WHAT IS REQUIRED: Using the data that follows, return exactly the lines from the one that contains "(szary) (426 407)" through the one that contains "(żółty) (304 310)", ends included.

DATASET RECORDS:
Segment Open

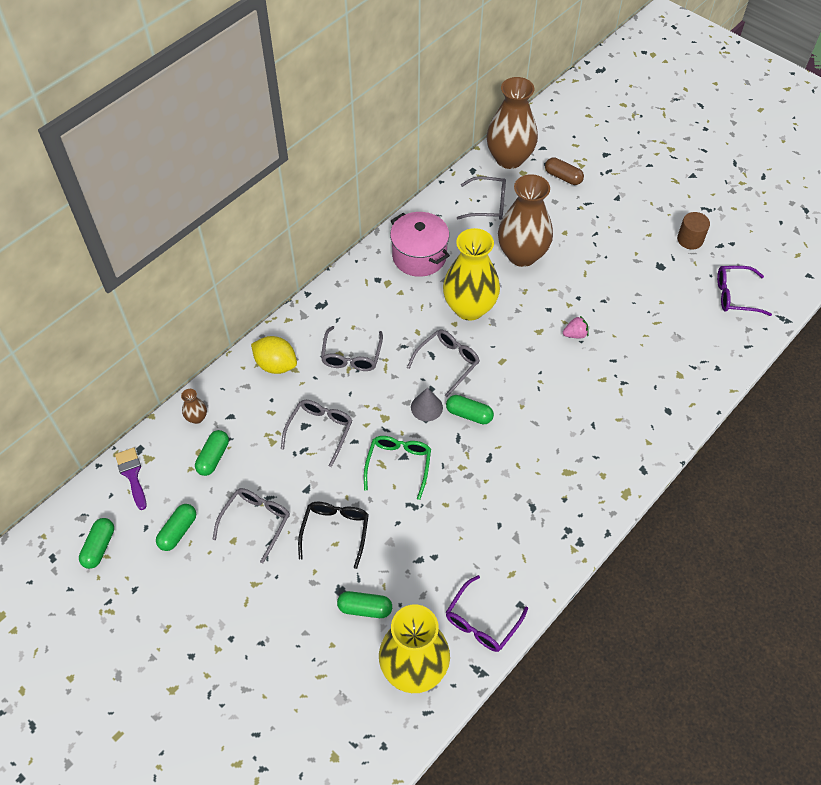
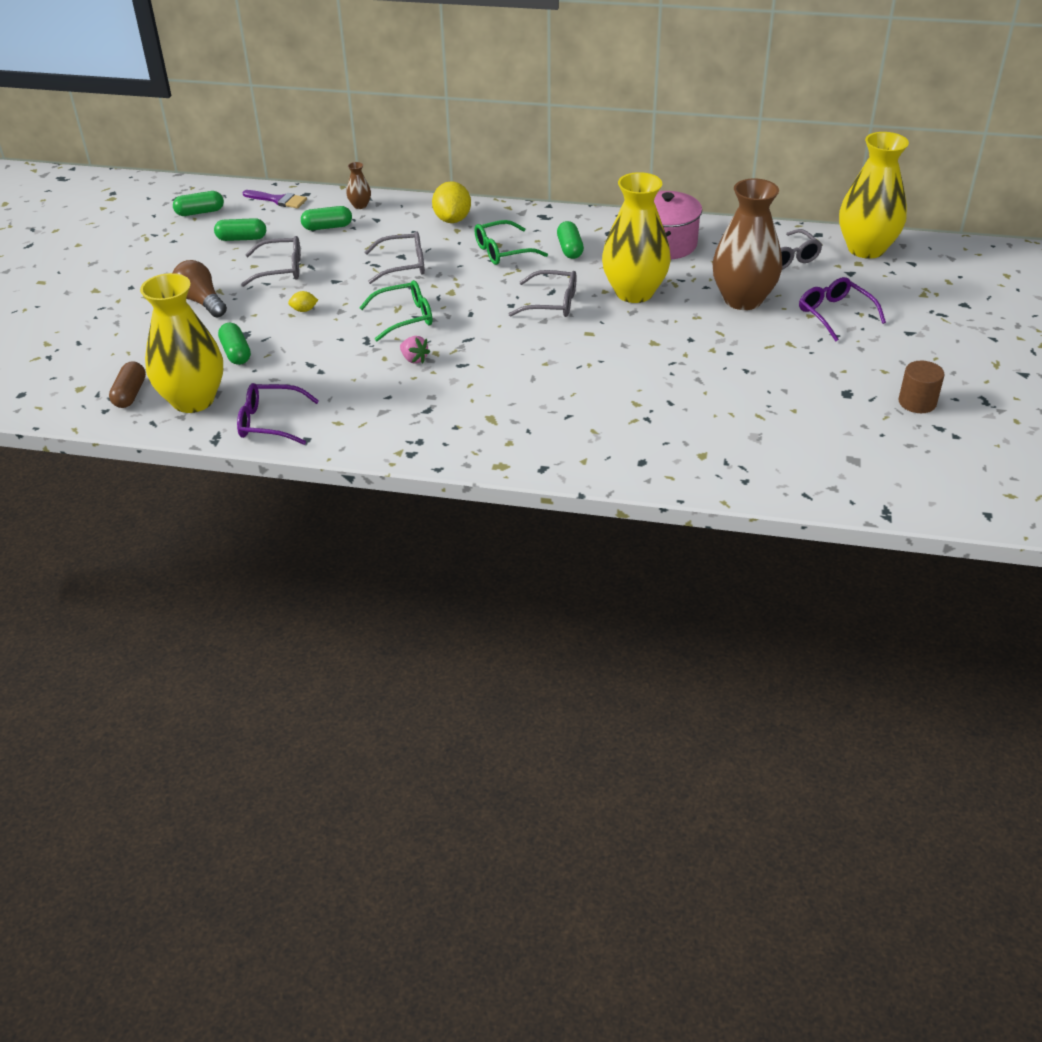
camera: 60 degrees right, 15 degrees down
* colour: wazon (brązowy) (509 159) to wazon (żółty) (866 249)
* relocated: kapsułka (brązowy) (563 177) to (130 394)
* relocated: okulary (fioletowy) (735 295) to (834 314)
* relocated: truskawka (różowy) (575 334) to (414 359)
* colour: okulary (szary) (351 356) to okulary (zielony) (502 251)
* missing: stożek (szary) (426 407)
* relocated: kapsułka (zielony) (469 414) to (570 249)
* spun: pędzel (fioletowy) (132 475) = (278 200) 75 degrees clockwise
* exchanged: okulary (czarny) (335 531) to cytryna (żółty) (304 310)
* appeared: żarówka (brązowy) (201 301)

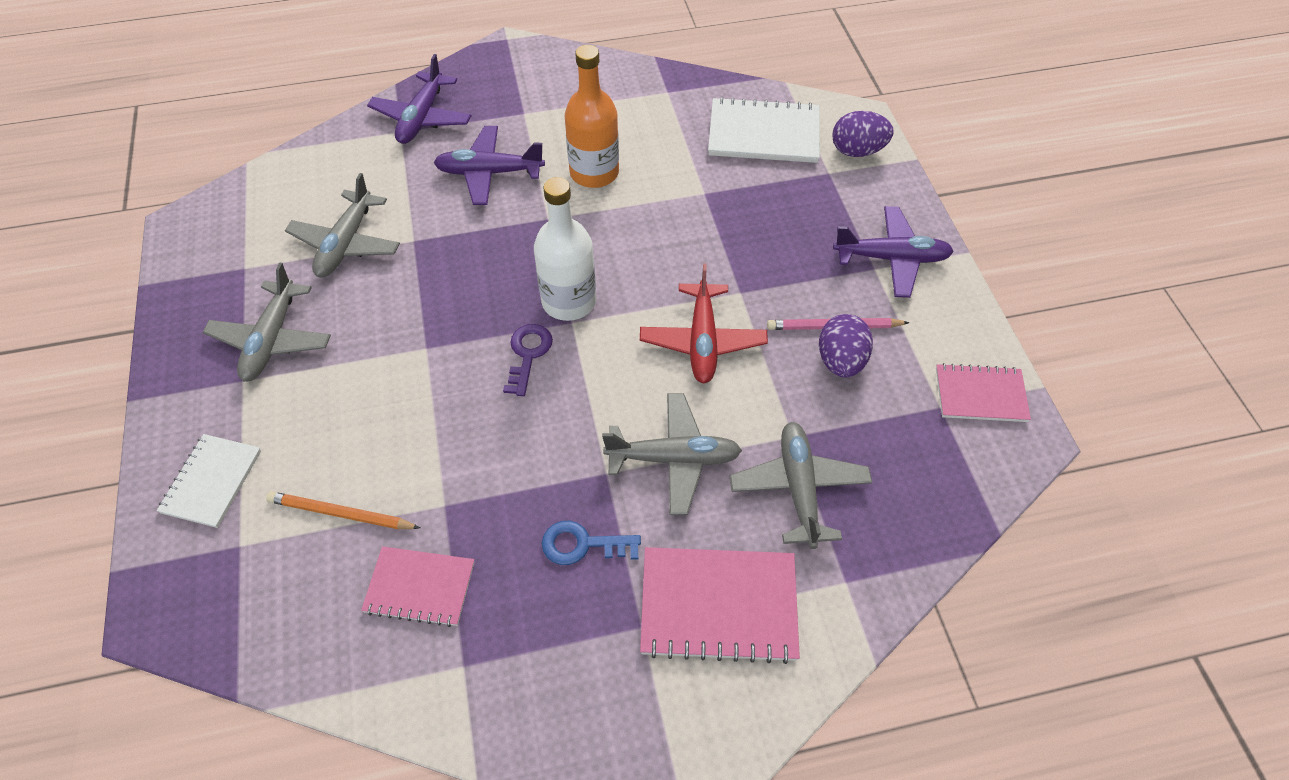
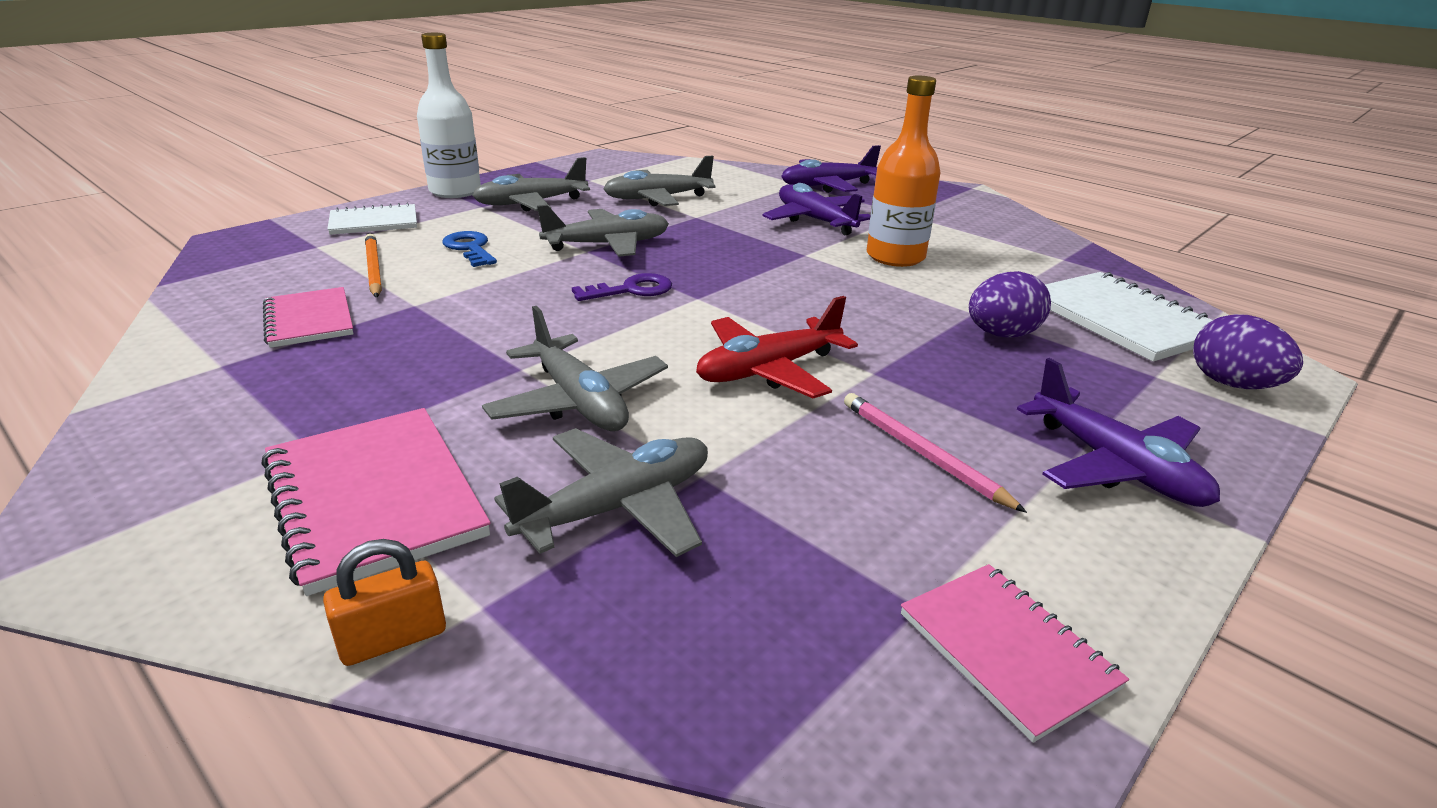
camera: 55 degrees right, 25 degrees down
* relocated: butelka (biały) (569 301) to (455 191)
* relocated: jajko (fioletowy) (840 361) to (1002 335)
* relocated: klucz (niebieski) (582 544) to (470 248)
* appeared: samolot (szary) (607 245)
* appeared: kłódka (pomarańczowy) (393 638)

Segment Closed

ANSWER TO THE PROBLEM:
* missing: stożek (szary) (426 407)
* relocated: kapsułka (zielony) (469 414) to (570 249)
* spun: pędzel (fioletowy) (132 475) = (278 200) 75 degrees clockwise
* exchanged: okulary (czarny) (335 531) to cytryna (żółty) (304 310)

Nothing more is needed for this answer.